Task instructions: Every line of the material is to be quoted verbatim, minus the pictures.

Available data:
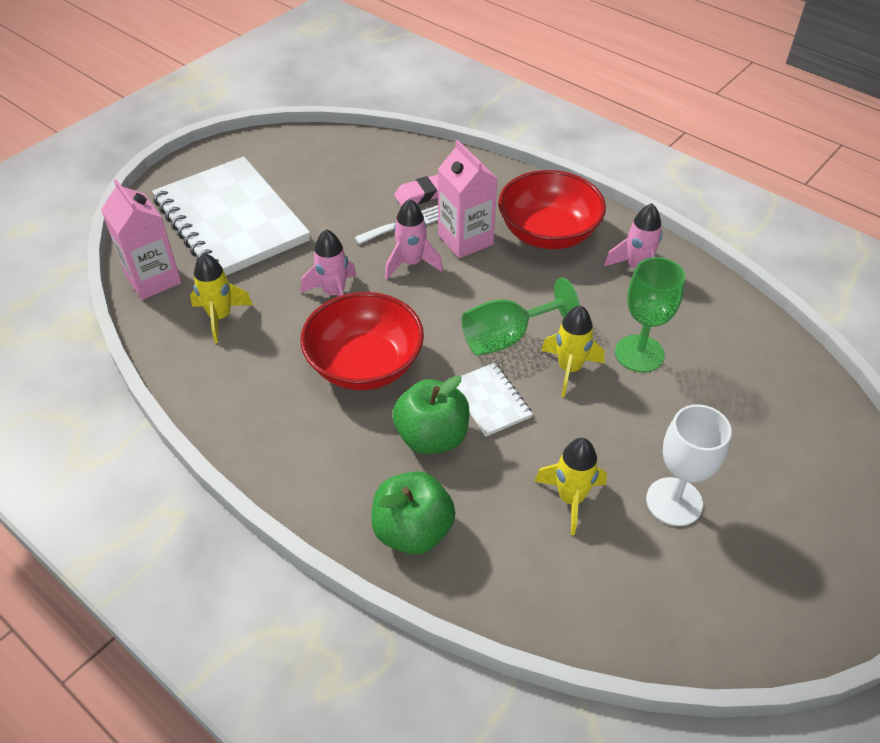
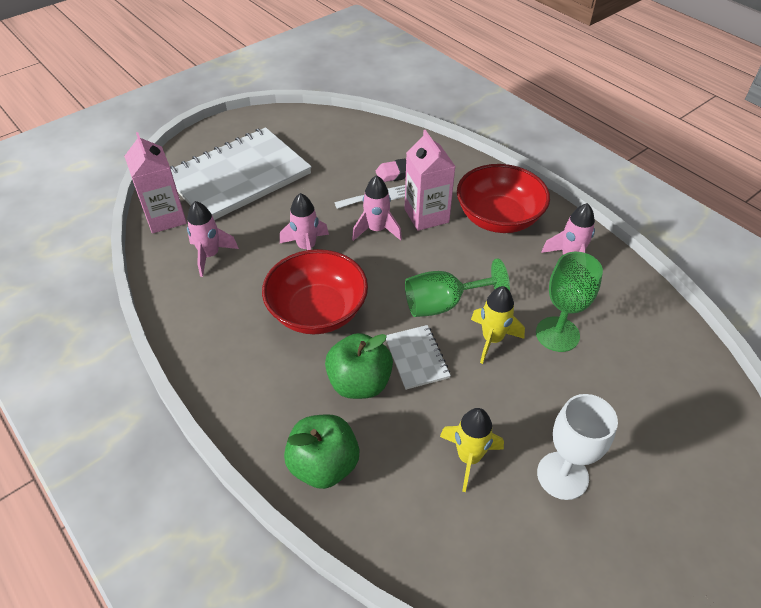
camera: 10 degrees right, 0 degrees up
(220, 317) = (210, 255): yellow rocket -> pink rocket
(231, 220) = (239, 177): white notebook -> white notebook turned 75 degrees clockwise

Problem solution:
camera: 10 degrees right, 0 degrees up
(220, 317) = (210, 255): yellow rocket -> pink rocket
(231, 220) = (239, 177): white notebook -> white notebook turned 75 degrees clockwise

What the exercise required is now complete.